### REQUIREMENT
Taking the line that contains "camera: 55 degrees right, 5 degrees down" as the starting point, give again exactly every line up to and including the last line of the records below.

*** Opening GIVEN DATA ***

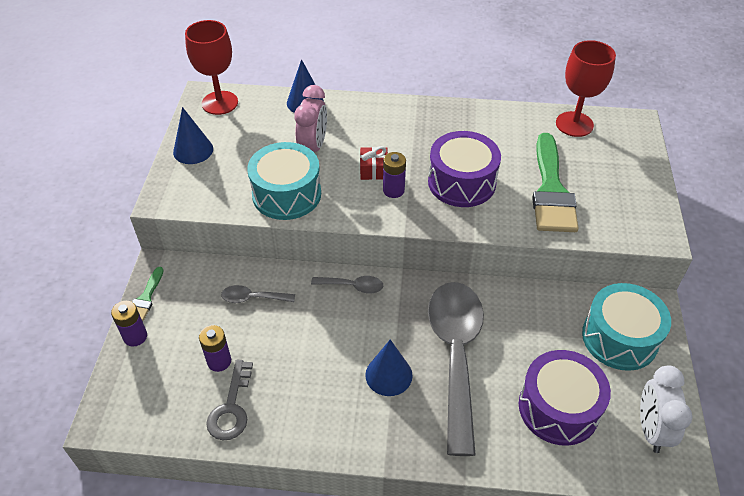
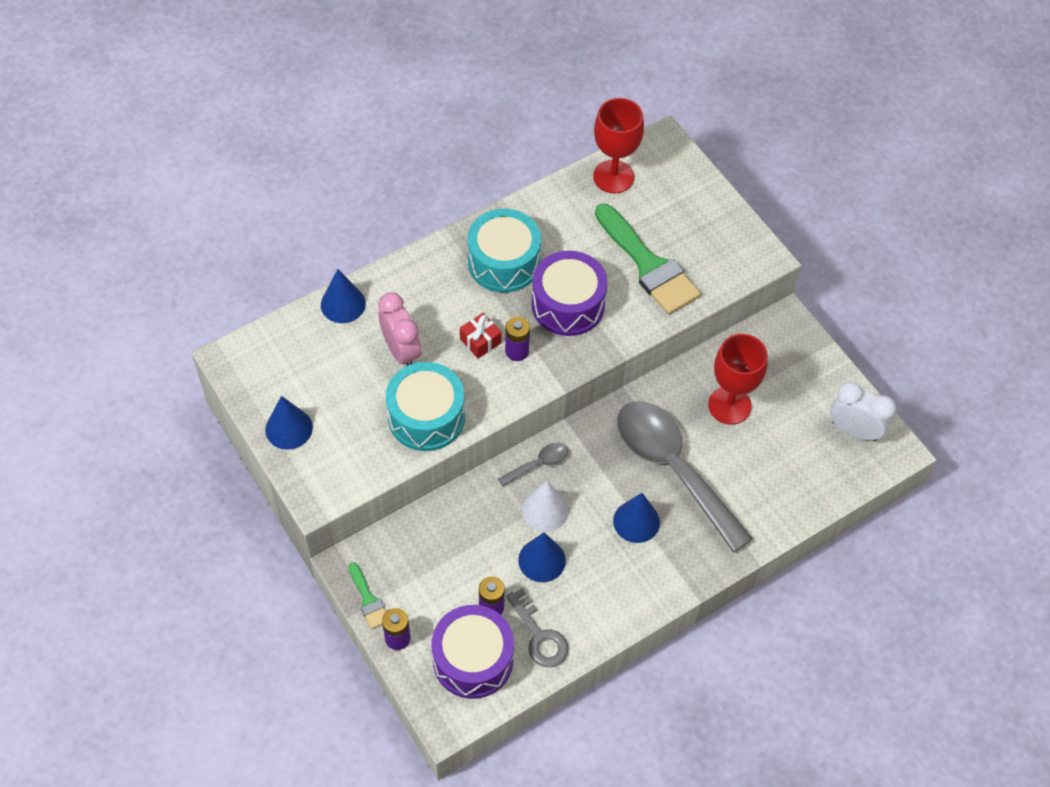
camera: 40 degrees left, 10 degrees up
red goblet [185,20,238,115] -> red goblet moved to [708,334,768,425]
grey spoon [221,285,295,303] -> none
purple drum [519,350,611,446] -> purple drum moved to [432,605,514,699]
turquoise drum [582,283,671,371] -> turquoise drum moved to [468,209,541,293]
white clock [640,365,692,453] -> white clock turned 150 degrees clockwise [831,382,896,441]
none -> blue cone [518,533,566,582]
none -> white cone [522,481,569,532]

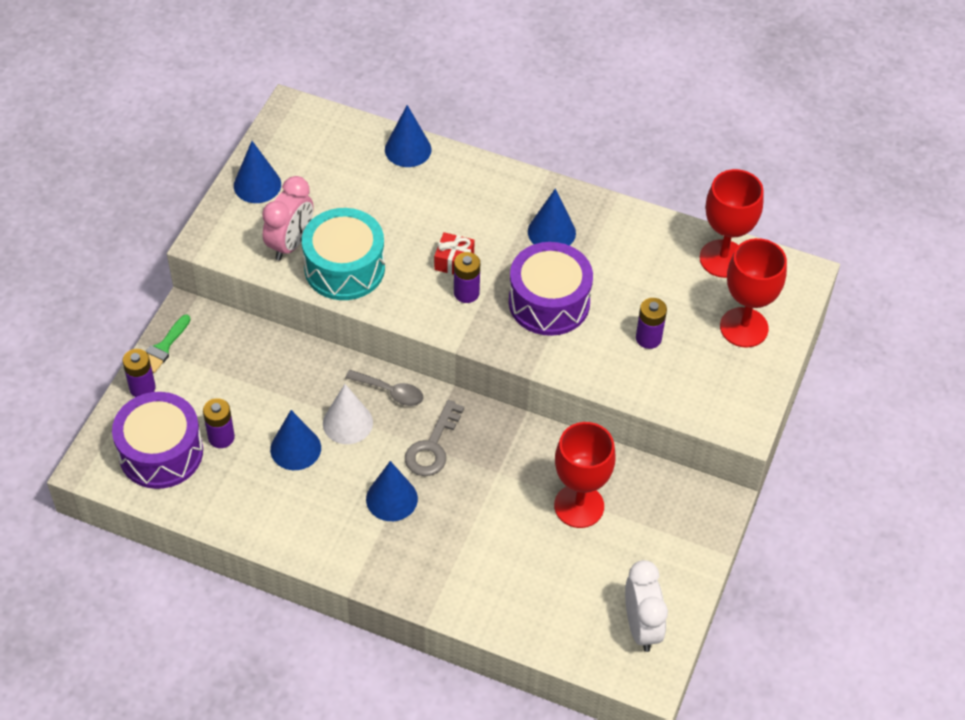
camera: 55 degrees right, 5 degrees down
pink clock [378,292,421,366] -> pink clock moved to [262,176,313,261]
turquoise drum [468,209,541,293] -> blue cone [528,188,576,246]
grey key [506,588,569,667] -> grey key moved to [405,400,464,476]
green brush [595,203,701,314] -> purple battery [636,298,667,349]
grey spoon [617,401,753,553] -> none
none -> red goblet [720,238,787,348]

*** Closing GIVEN DATA ***

### ANSWER TO THIS PROBLEM
camera: 55 degrees right, 5 degrees down
pink clock [378,292,421,366] -> pink clock moved to [262,176,313,261]
turquoise drum [468,209,541,293] -> blue cone [528,188,576,246]
grey key [506,588,569,667] -> grey key moved to [405,400,464,476]
green brush [595,203,701,314] -> purple battery [636,298,667,349]
grey spoon [617,401,753,553] -> none
none -> red goblet [720,238,787,348]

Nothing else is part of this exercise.